▸ **SUPPLIED DATA**
======

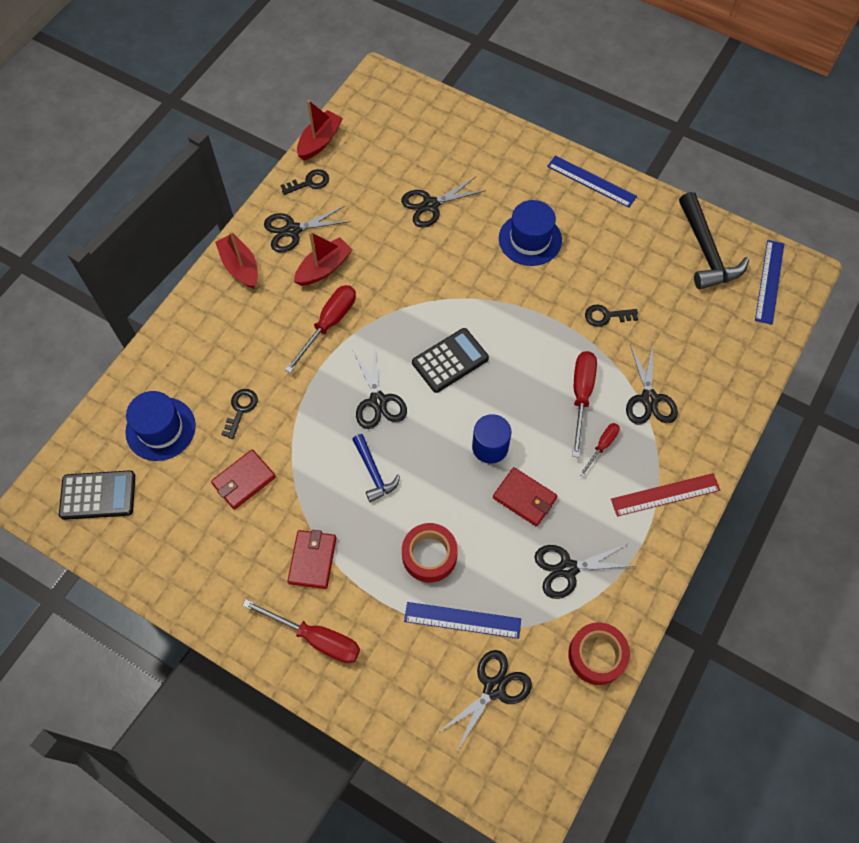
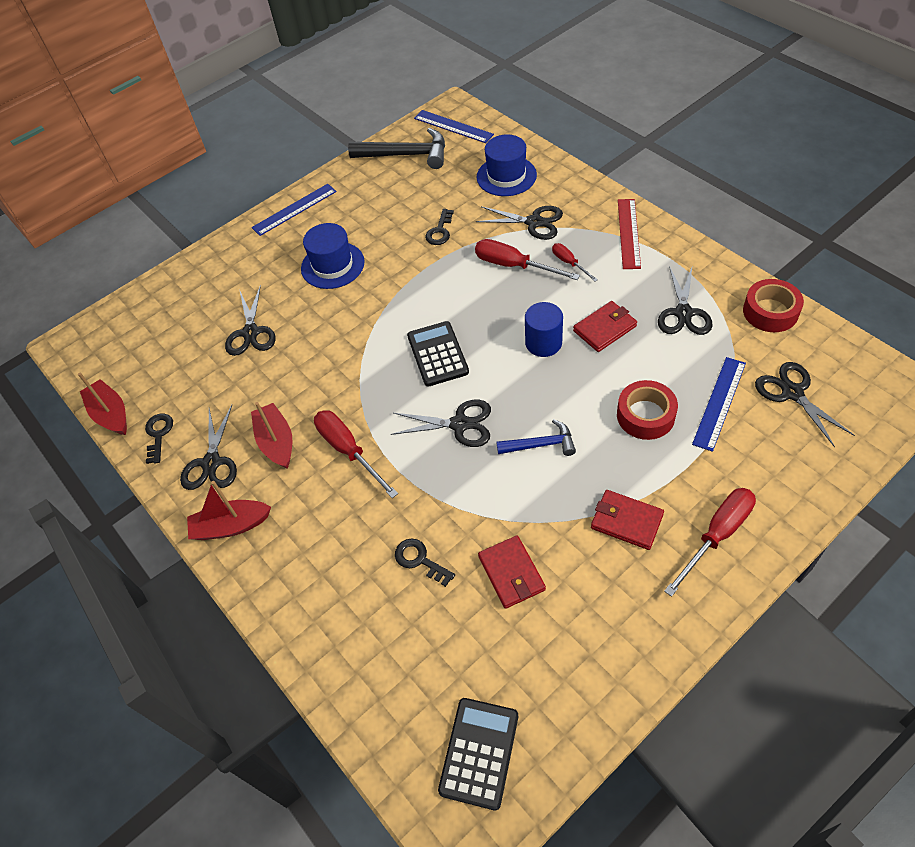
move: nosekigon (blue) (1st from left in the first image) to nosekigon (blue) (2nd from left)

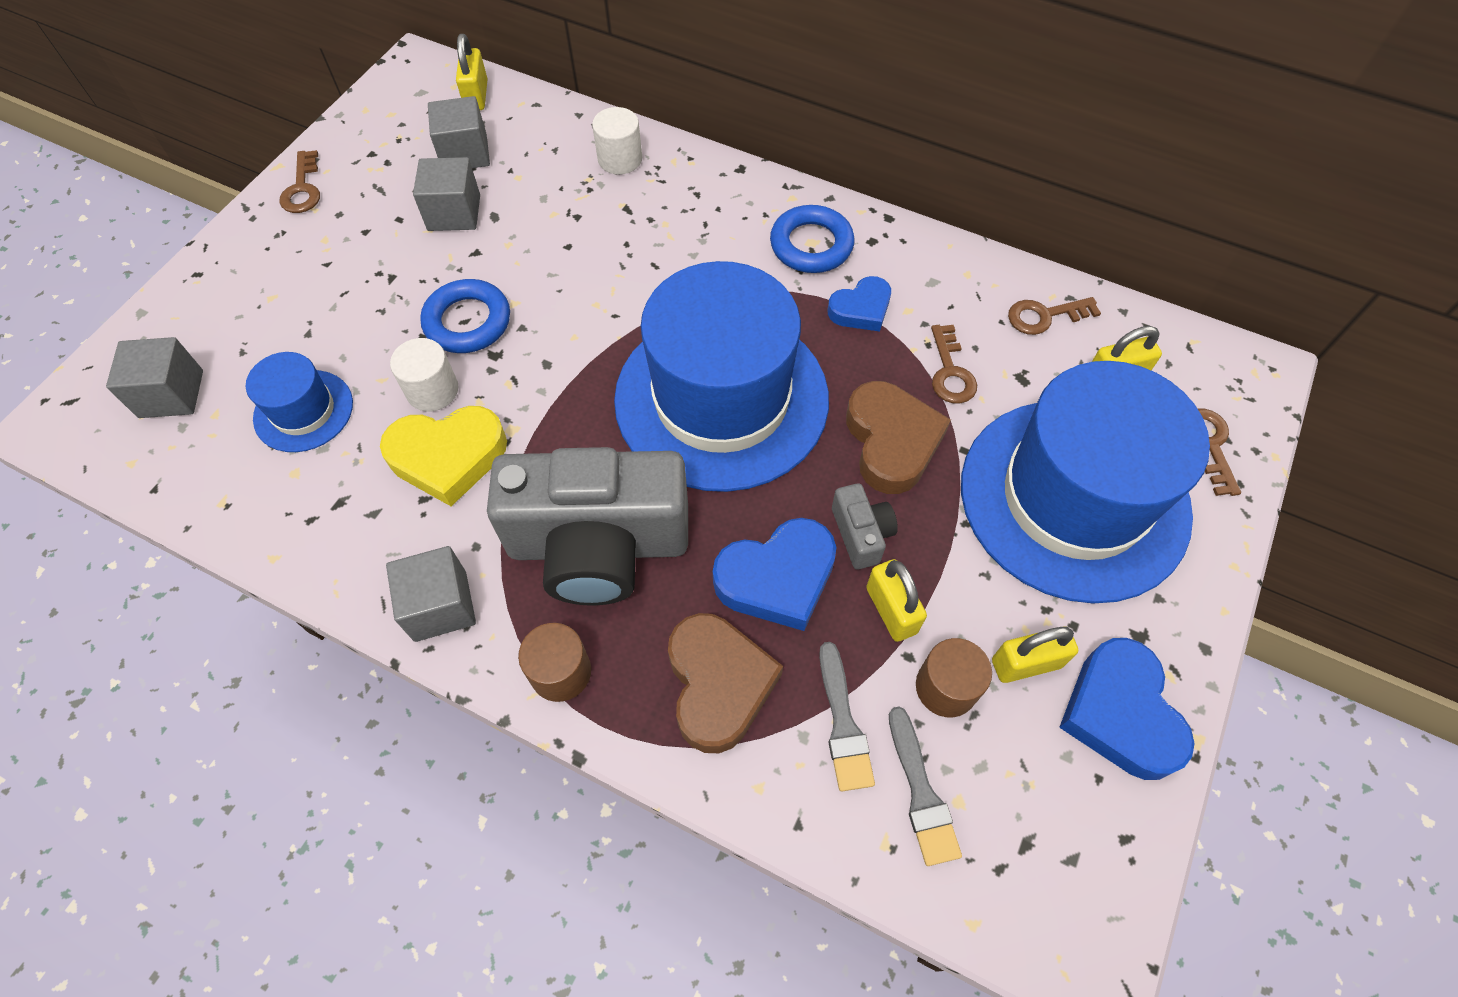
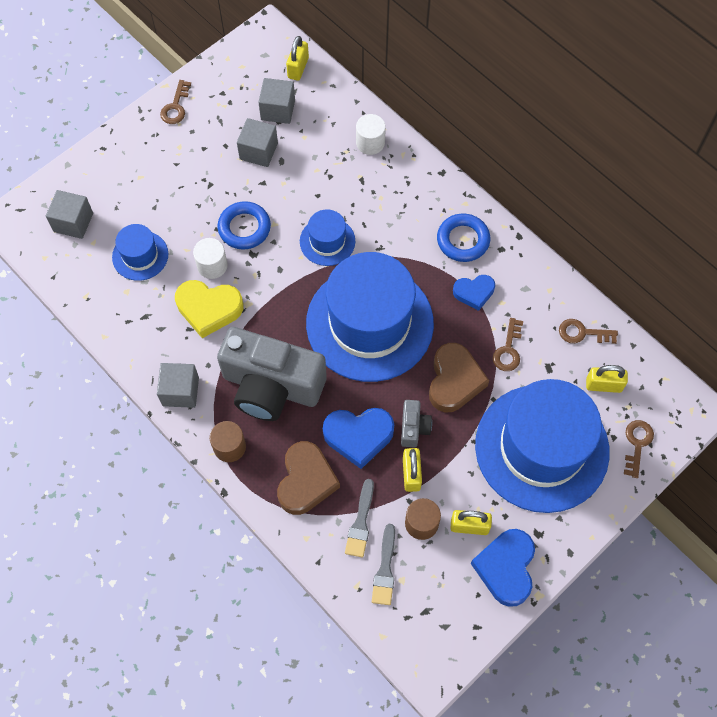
insert: nosekigon (blue) (2nd from left)

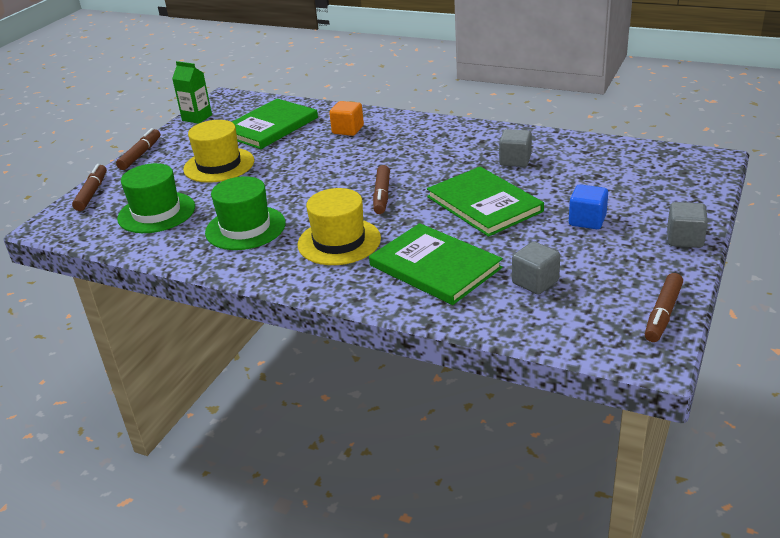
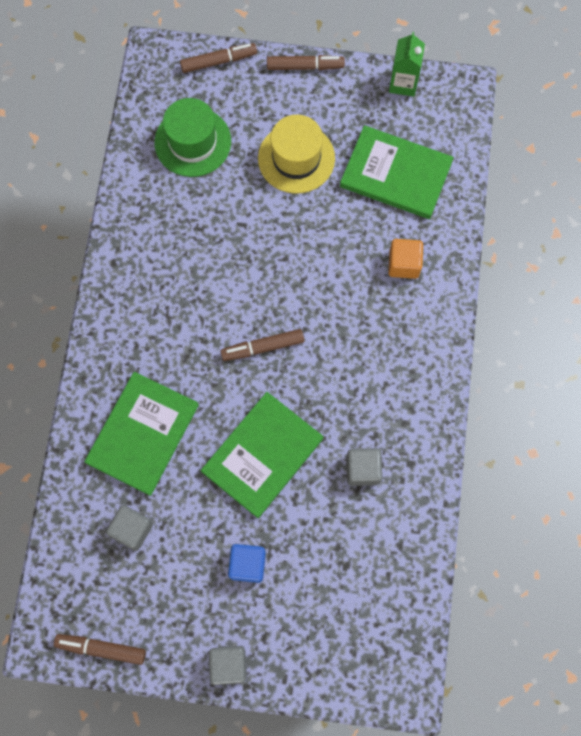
delete: nosekigon (green) (2nd from left); nosekigon (yellow) (2nd from left)

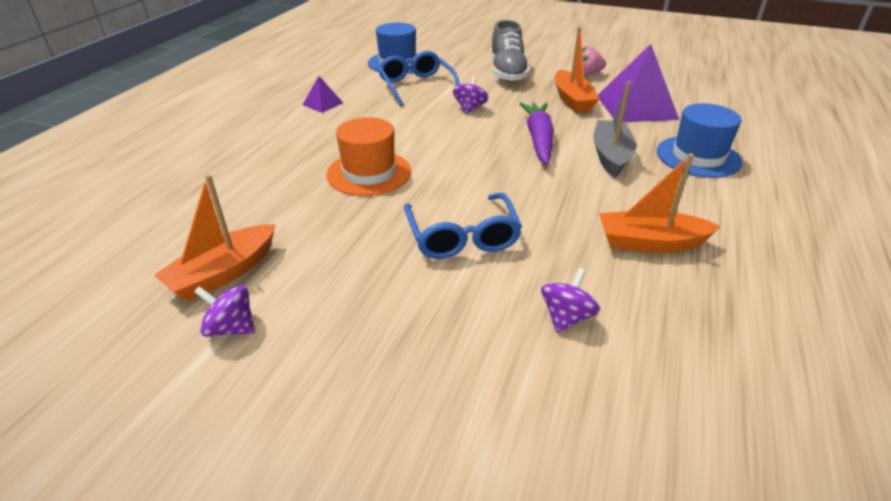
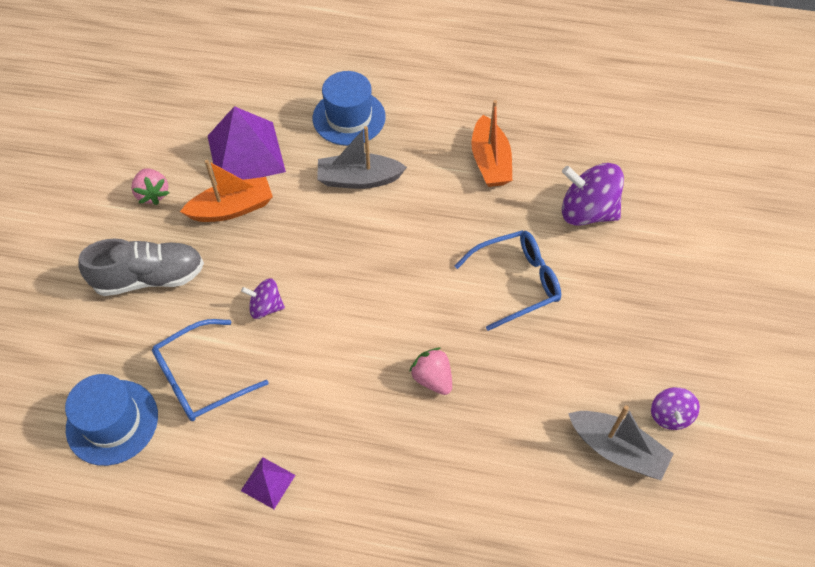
delete: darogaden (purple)
replace: nosekigon (orange) to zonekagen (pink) (2nd from left)
recolor: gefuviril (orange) (1st from left) to gefuviril (grey) (2nd from left)
resize: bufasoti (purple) (3rd from left in the first image) x1.81

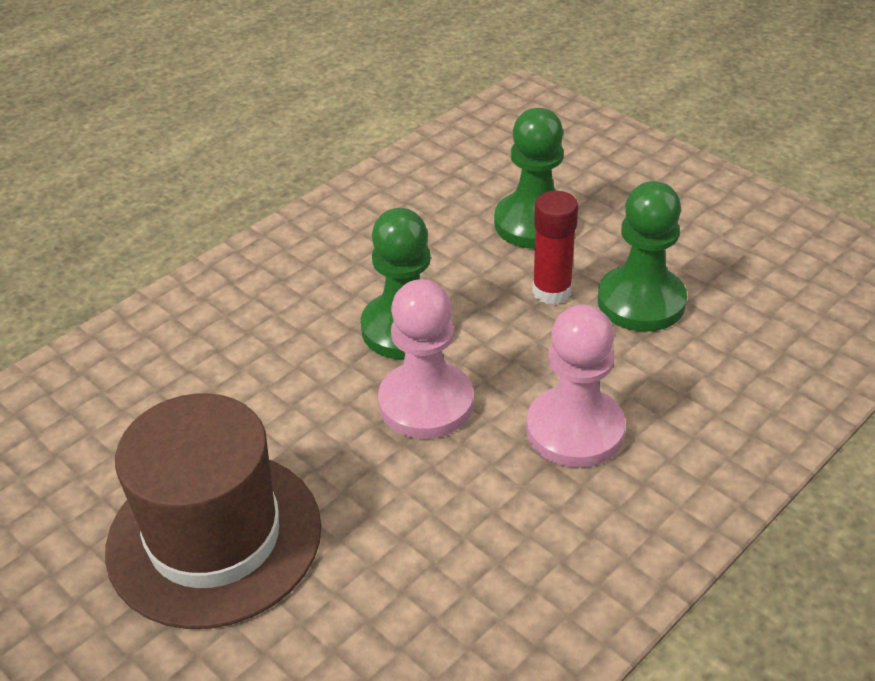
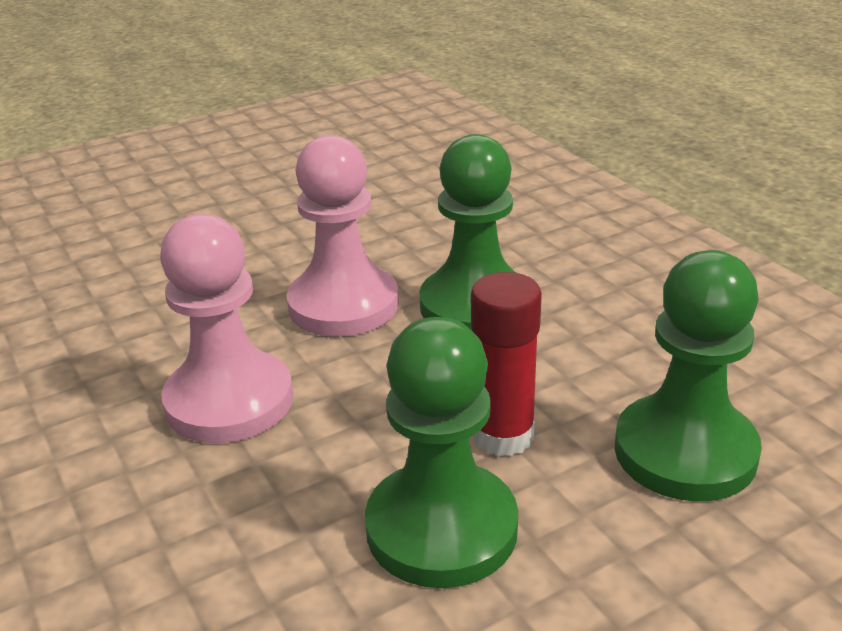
delete: nosekigon (brown)

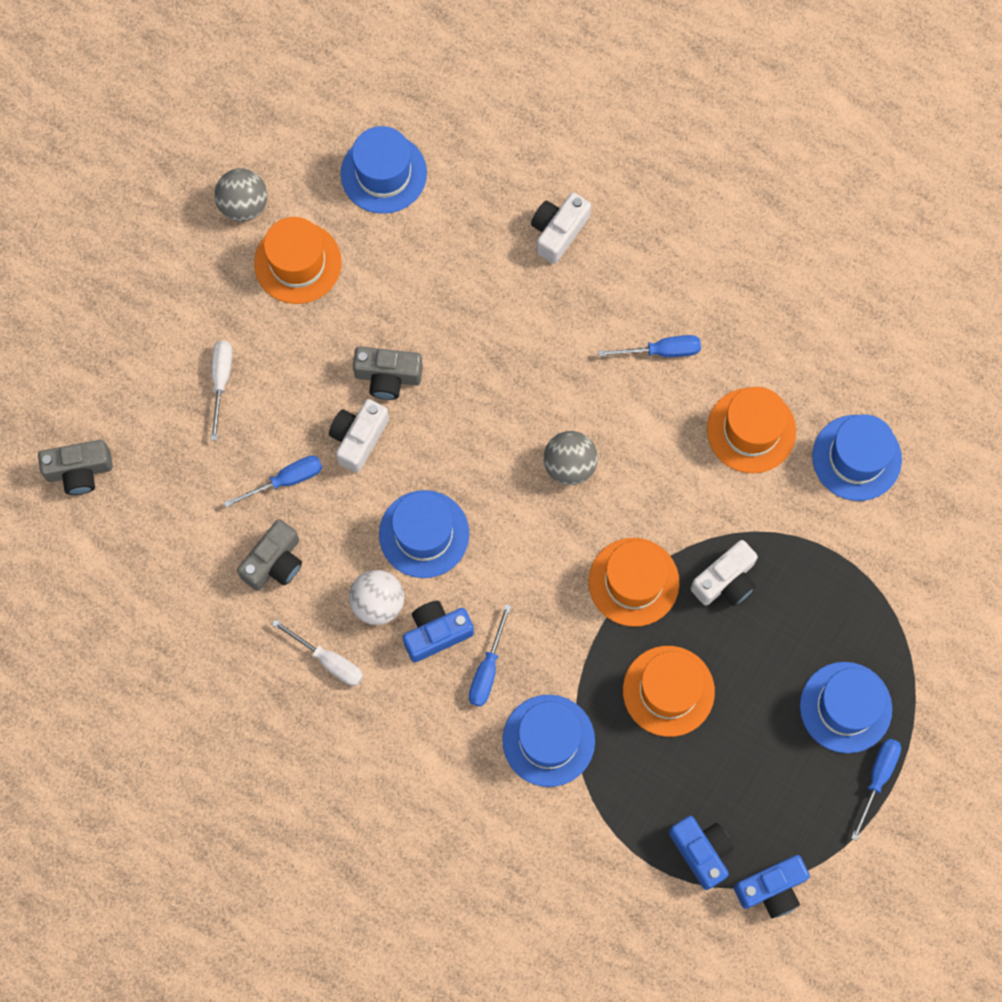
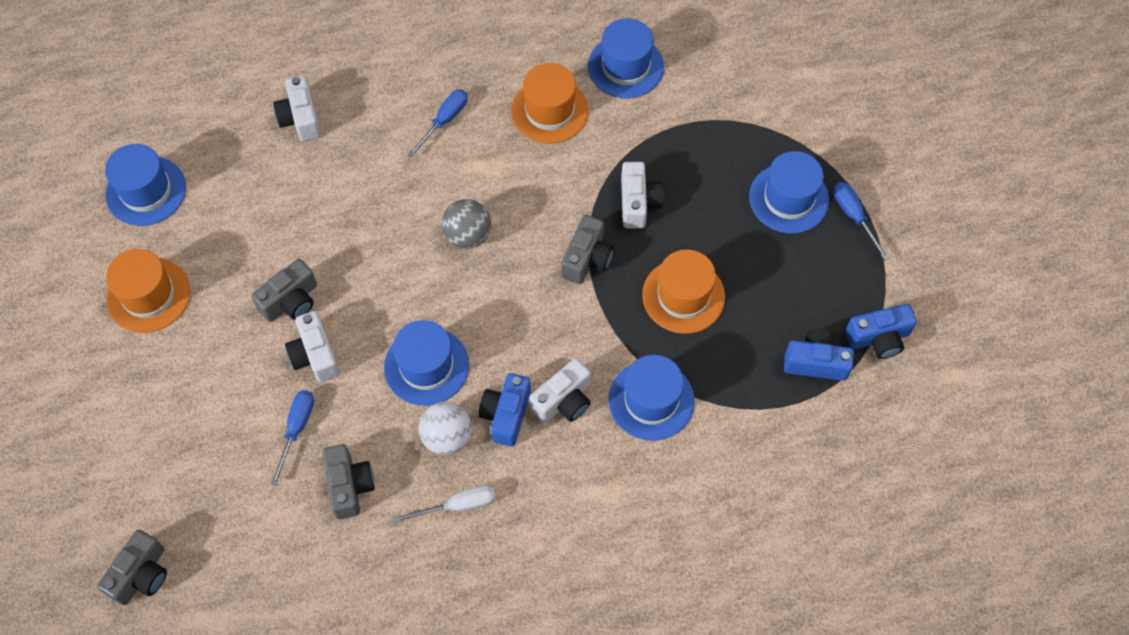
delete:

======

All the lines above are to be given again exactly as they read, with the pictures removed.

▸ **RESPONSE**
move: nosekigon (blue) (1st from left in the first image) to nosekigon (blue) (2nd from left)

insert: nosekigon (blue) (2nd from left)

delete: nosekigon (green) (2nd from left); nosekigon (yellow) (2nd from left)

delete: darogaden (purple)
replace: nosekigon (orange) to zonekagen (pink) (2nd from left)
recolor: gefuviril (orange) (1st from left) to gefuviril (grey) (2nd from left)
resize: bufasoti (purple) (3rd from left in the first image) x1.81

delete: nosekigon (brown)

delete:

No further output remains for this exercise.